> **TRY IT**
Write out the records below exactly as they appear, skipping each picture.

[Object change listings]
◇ ◇ ◇ ◇ ◇ ◇ ◇

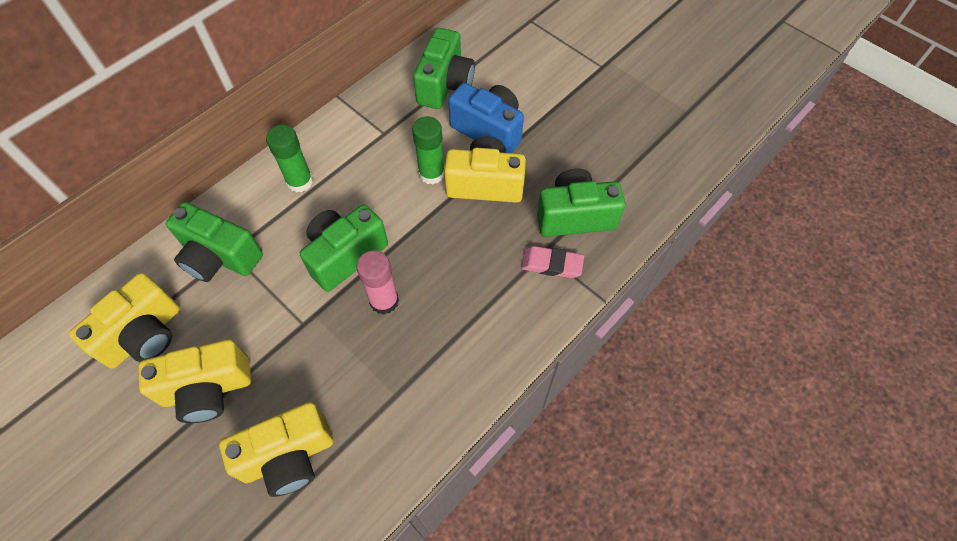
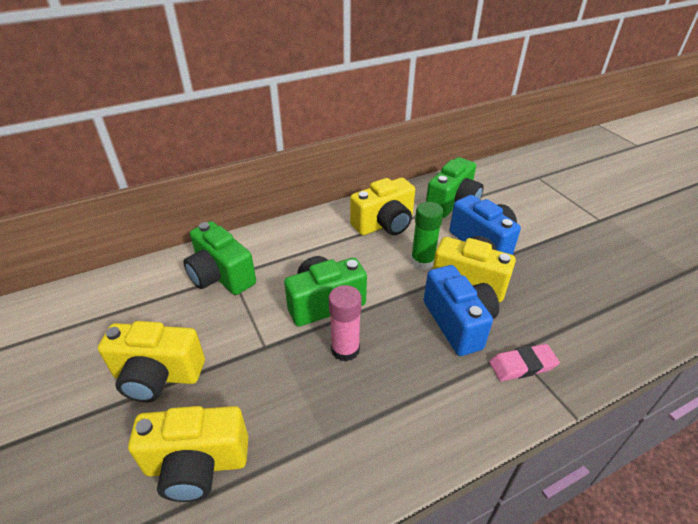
camera: 20 degrees right, 20 degrees down
(144, 335) = (132, 316): yellow camera -> yellow camera (384, 224)
(300, 181) = (309, 240): green glue stick -> none
(484, 237) = (458, 323): none -> blue camera
(552, 264) = (522, 365): pink eraser -> pink eraser turned 45 degrees counterclockwise
(575, 216) = (555, 329): green camera -> none

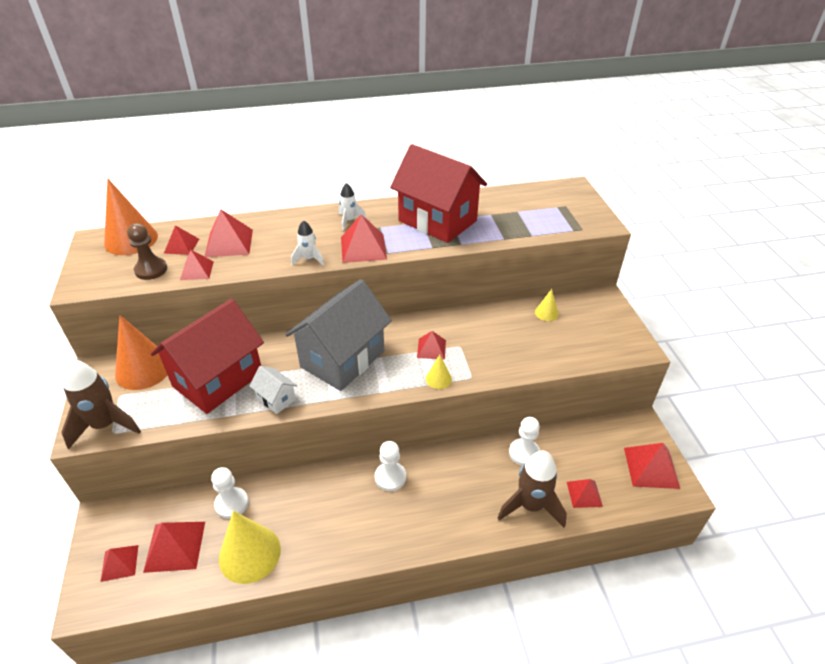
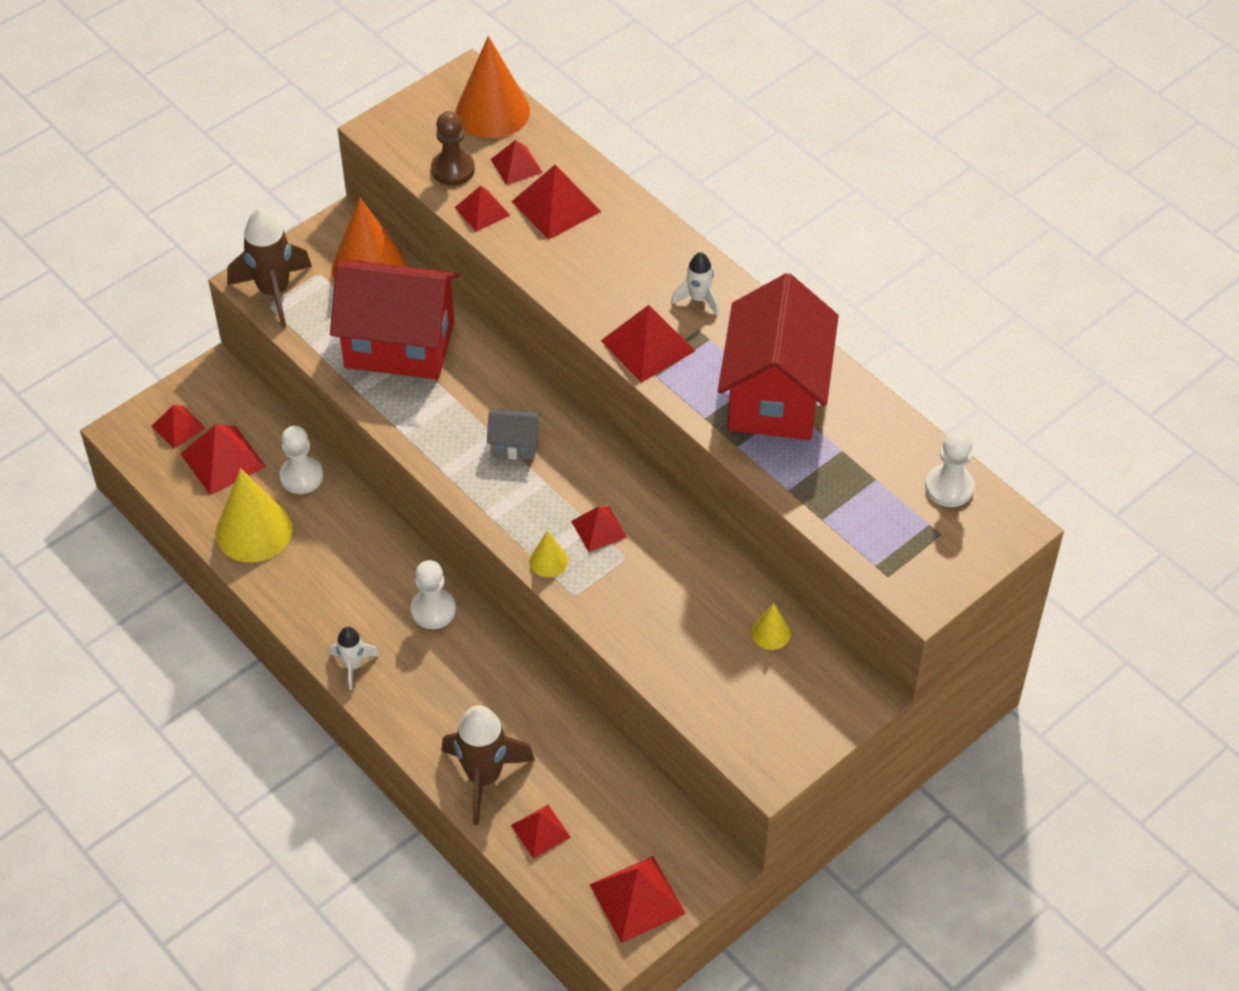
camera: 60 degrees right, 10 degrees up
(276, 399) = (408, 417): white house -> none
(309, 259) = (582, 303): white rocket -> white rocket (353, 666)
(342, 359) = (515, 445): grey house -> grey house, size x0.43
(524, 453) = (565, 739): white pawn -> white pawn (949, 487)

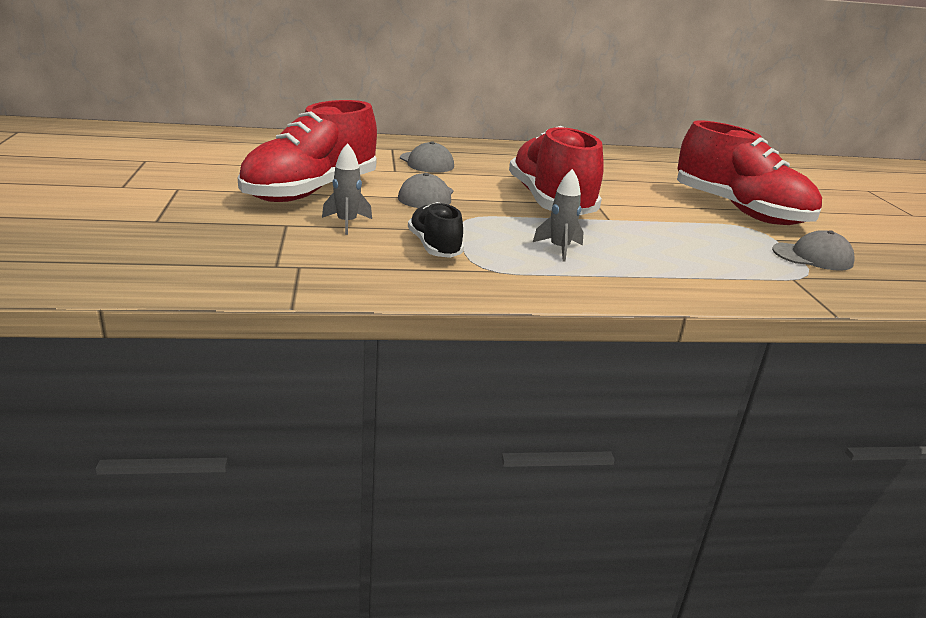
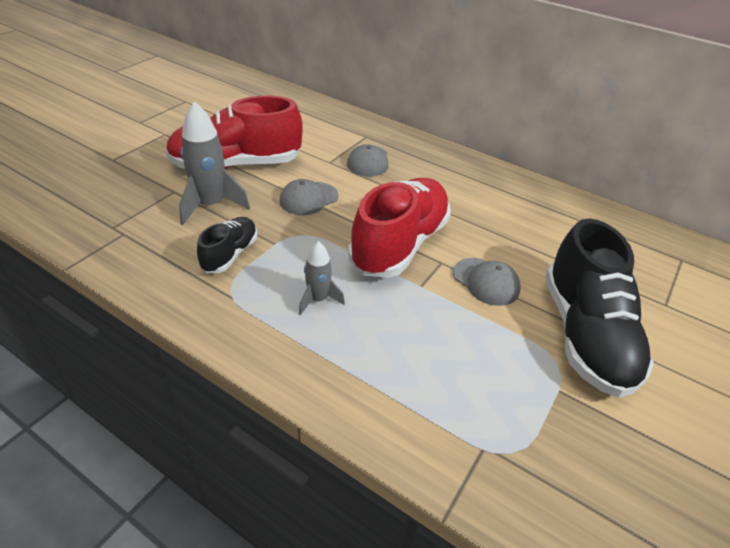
camera: 40 degrees right, 15 degrees up
(347, 223) = (211, 205): grey rocket -> grey rocket, size x1.71
(739, 211) = (585, 335): red shoe -> black shoe
(812, 257) = (561, 435): grey cap -> grey cap (486, 281)

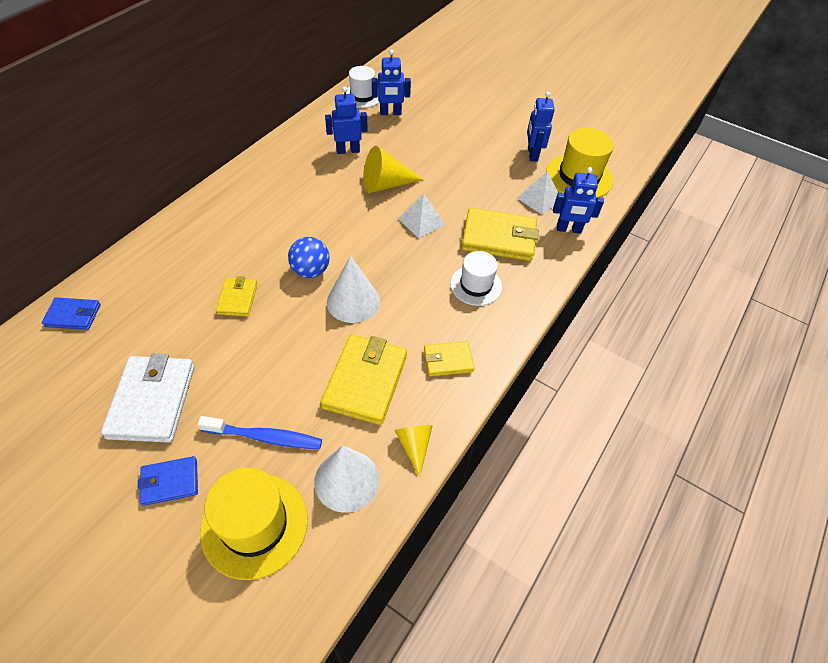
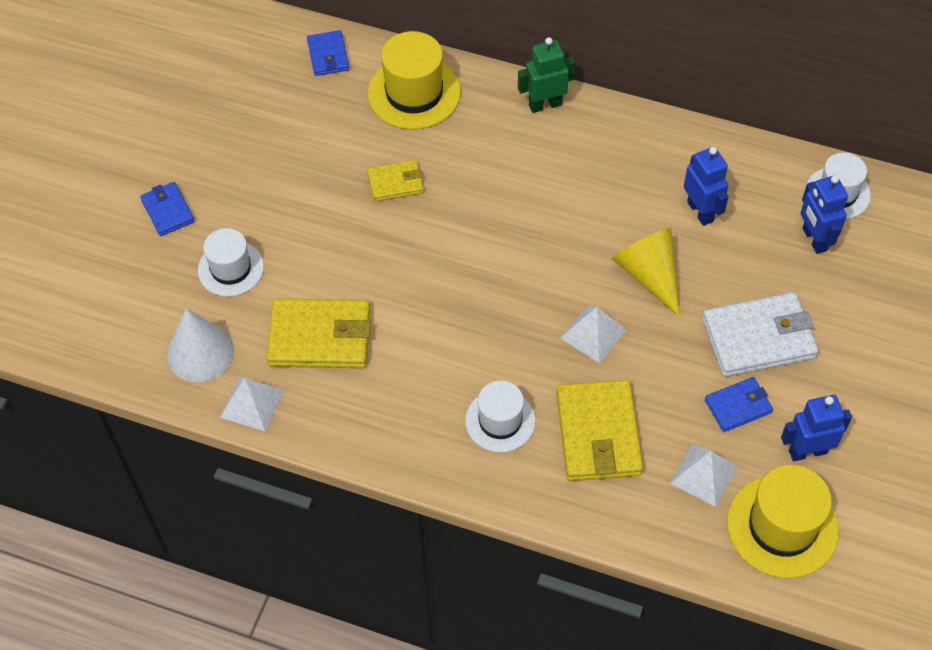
camera: 80 degrees right, 5 degrees up
(152, 401) = (247, 162): white wallet -> white wallet (758, 338)
(217, 198) = (545, 105): none -> green robot
(254, 525) = (140, 291): yellow hat -> yellow hat (414, 93)
(265, 437) = (231, 268): blue toothbrush -> white hat
(310, 271) = (461, 238): blue ball -> none
(353, 301) = (428, 294): white cone -> none
(414, 446) = (252, 403): yellow cone -> white pyramid
(448, 360) = (372, 413): yellow wallet -> none
(495, 172) = (738, 406): none -> blue wallet
(568, 229) = (652, 523): blue robot -> none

◇ ◇ ◇ ◇ ◇ ◇ ◇

> **WRITTEN SOLUTION**
camera: 20 degrees right, 20 degrees down
(144, 335) = (132, 316): yellow camera -> yellow camera (384, 224)
(300, 181) = (309, 240): green glue stick -> none
(484, 237) = (458, 323): none -> blue camera
(552, 264) = (522, 365): pink eraser -> pink eraser turned 45 degrees counterclockwise
(575, 216) = (555, 329): green camera -> none

camera: 60 degrees right, 10 degrees up
(276, 399) = (408, 417): white house -> none
(309, 259) = (582, 303): white rocket -> white rocket (353, 666)
(342, 359) = (515, 445): grey house -> grey house, size x0.43
(524, 453) = (565, 739): white pawn -> white pawn (949, 487)

camera: 40 degrees right, 15 degrees up
(347, 223) = (211, 205): grey rocket -> grey rocket, size x1.71
(739, 211) = (585, 335): red shoe -> black shoe
(812, 257) = (561, 435): grey cap -> grey cap (486, 281)

camera: 80 degrees right, 5 degrees up
(152, 401) = (247, 162): white wallet -> white wallet (758, 338)
(217, 198) = (545, 105): none -> green robot
(254, 525) = (140, 291): yellow hat -> yellow hat (414, 93)
(265, 437) = (231, 268): blue toothbrush -> white hat
(310, 271) = (461, 238): blue ball -> none
(353, 301) = (428, 294): white cone -> none
(414, 446) = (252, 403): yellow cone -> white pyramid
(448, 360) = (372, 413): yellow wallet -> none
(495, 172) = (738, 406): none -> blue wallet
(568, 229) = (652, 523): blue robot -> none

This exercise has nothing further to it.